■ AIM OF THE EXERCISE ■
The goal is a clean copy of all the data below, with pictures dropped and everything else retyped exactly.

"""

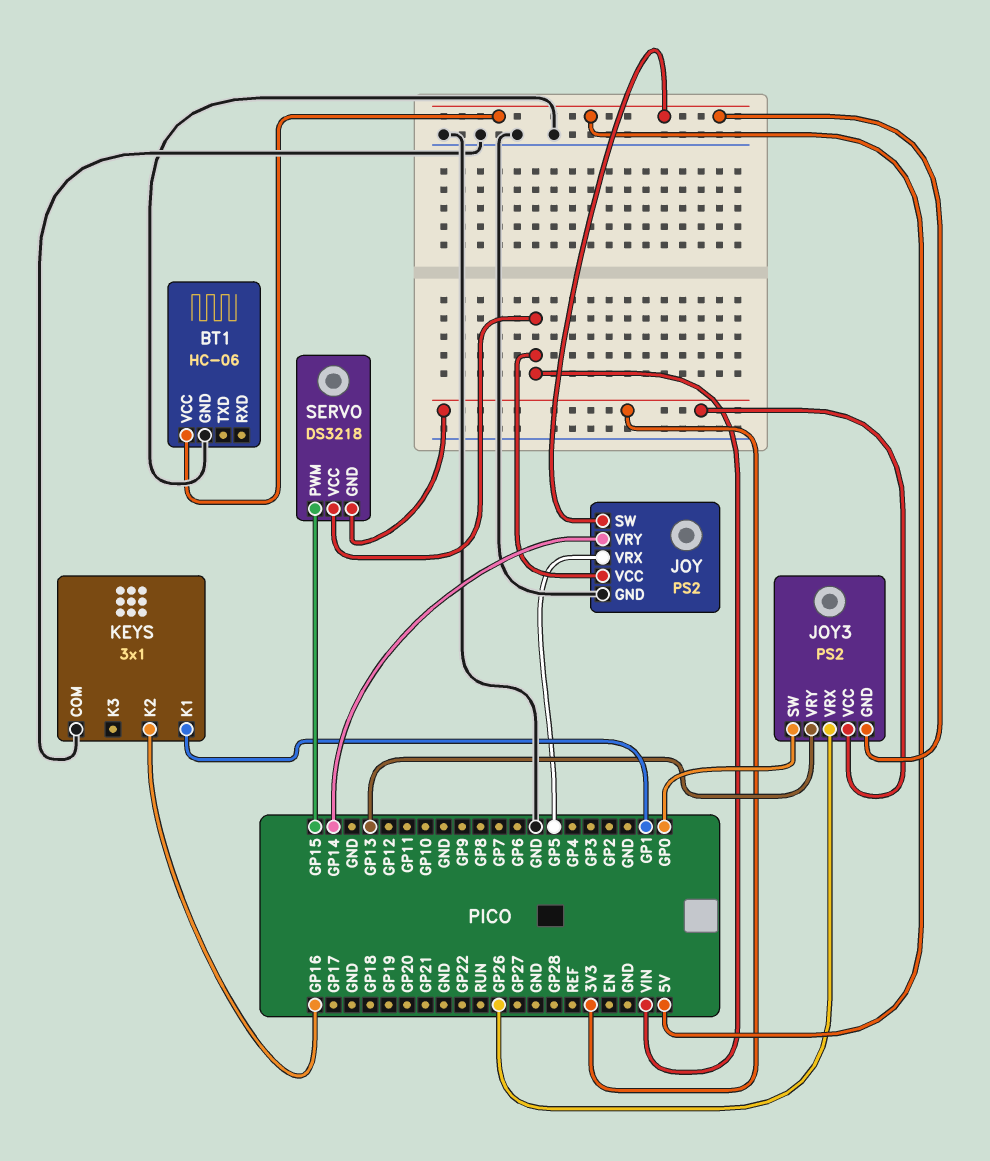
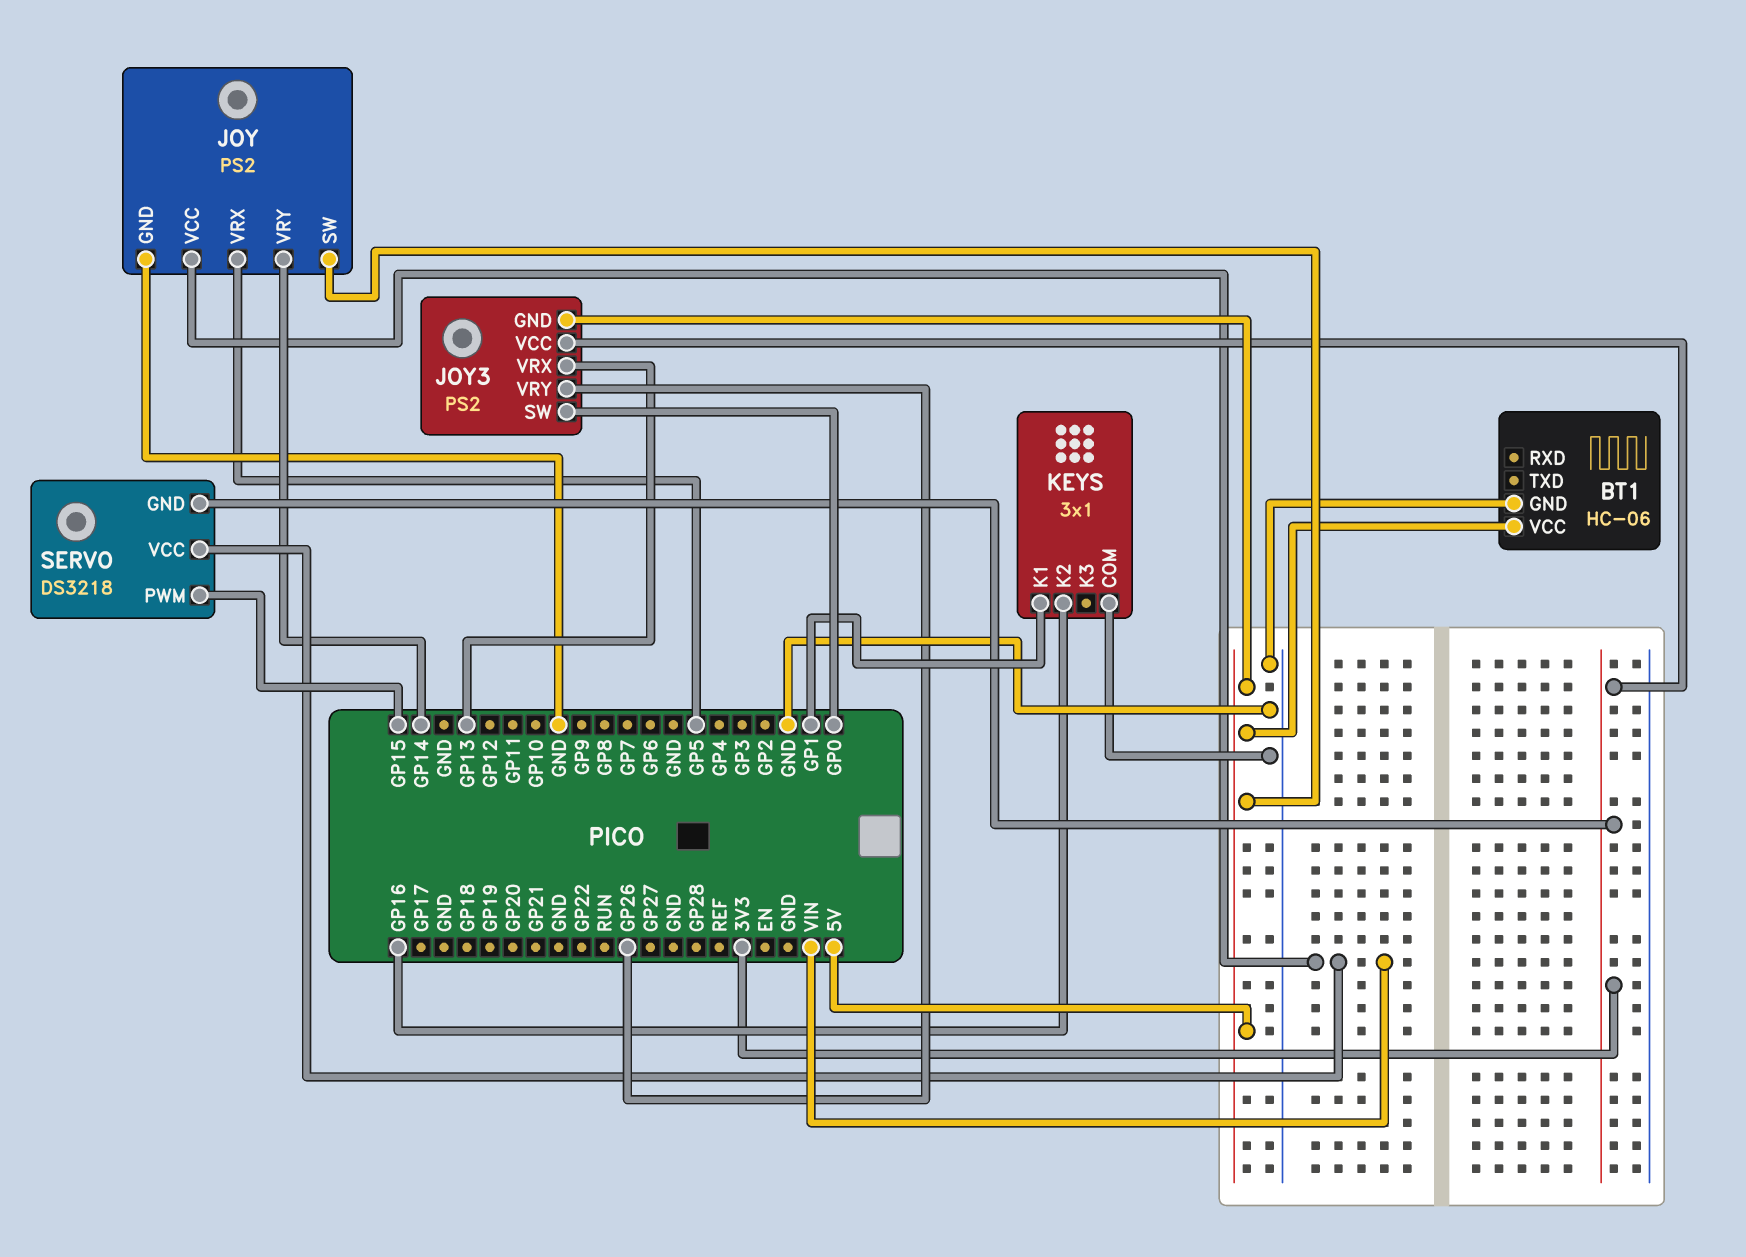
JOY3 pin VRX: GP26 -> GP13
JOY3 pin VRY: GP13 -> GP26

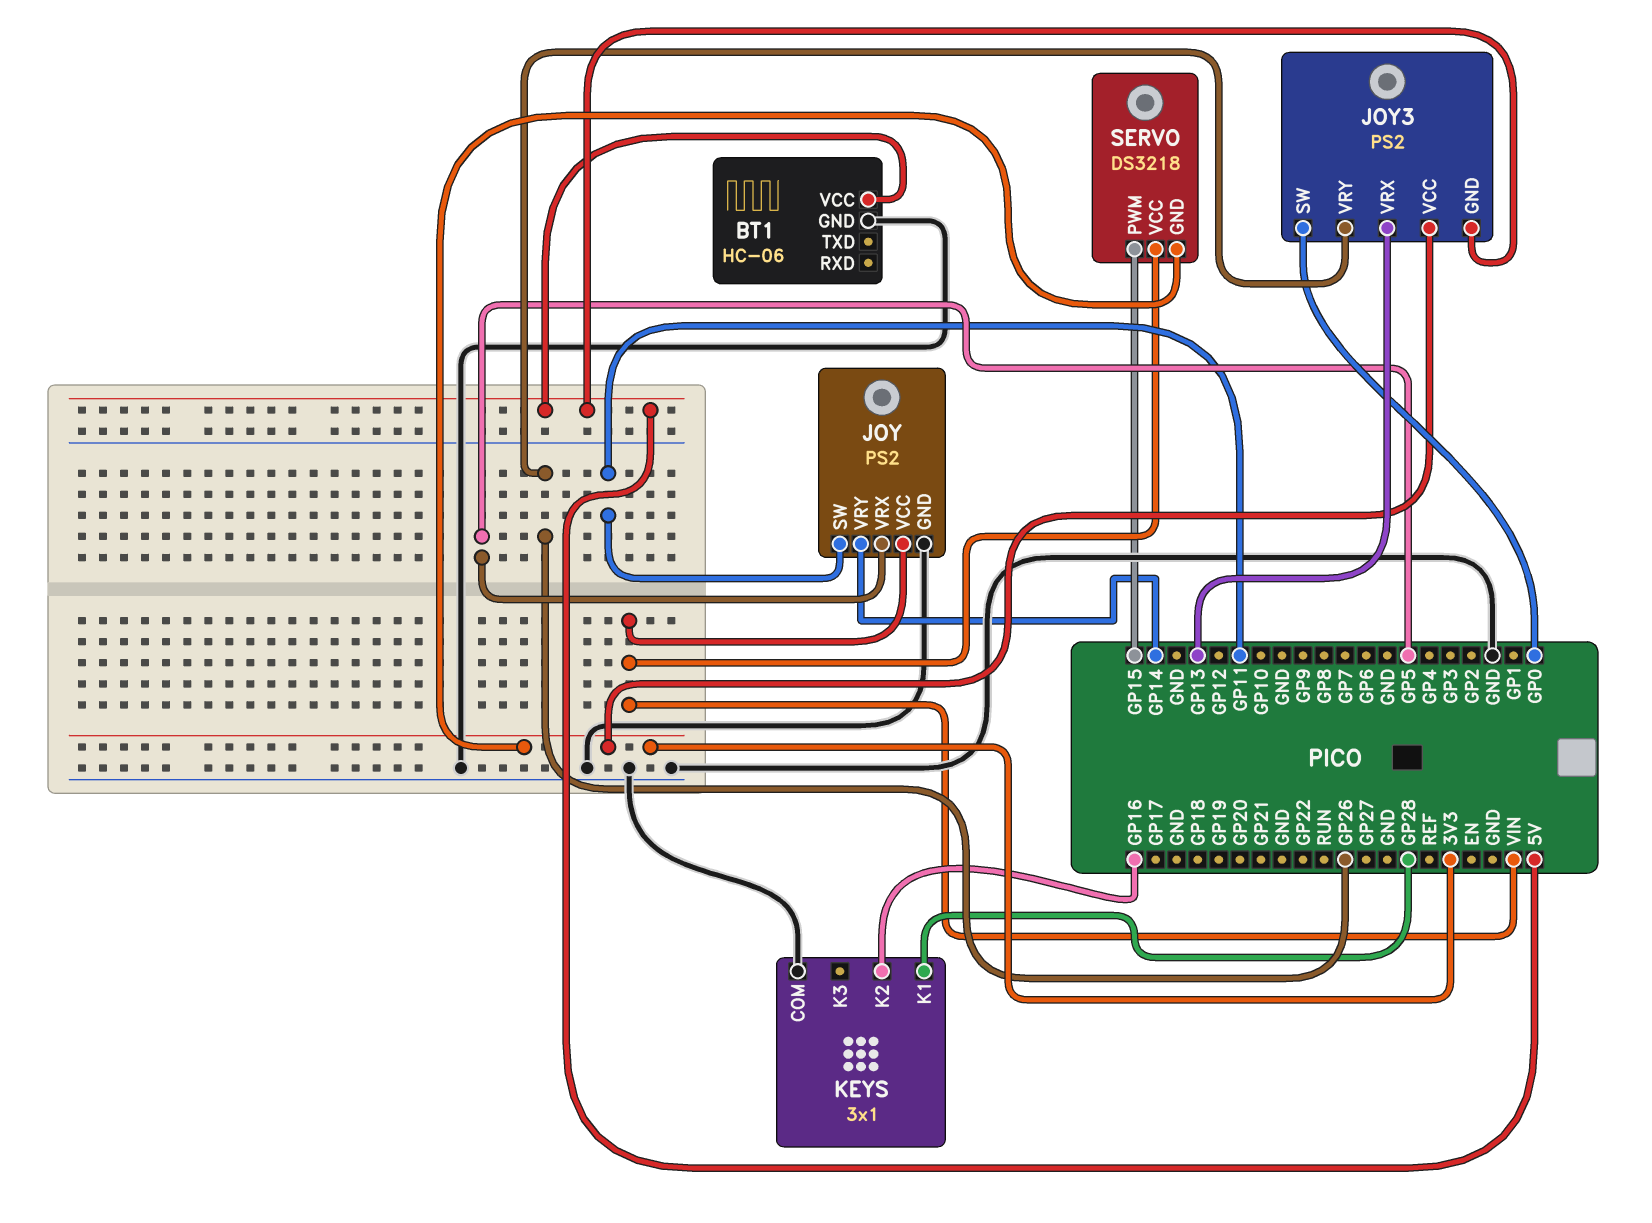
JOY pin SW: 5V -> GP11
KEYS pin K1: GP1 -> GP28

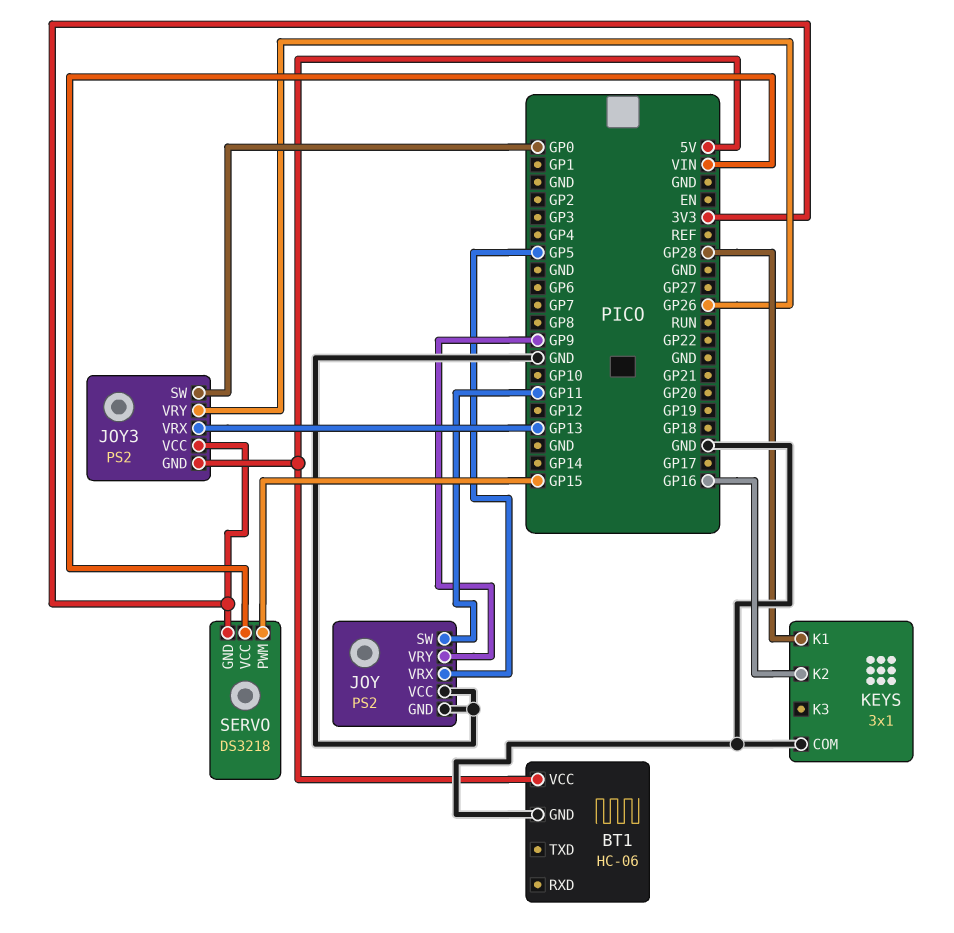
JOY pin VCC: VIN -> GND
JOY pin VRY: GP14 -> GP9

"""

■ ANSWER TO THIS TASK ■
JOY3 pin VRX: GP26 -> GP13
JOY3 pin VRY: GP13 -> GP26

JOY pin SW: 5V -> GP11
KEYS pin K1: GP1 -> GP28

JOY pin VCC: VIN -> GND
JOY pin VRY: GP14 -> GP9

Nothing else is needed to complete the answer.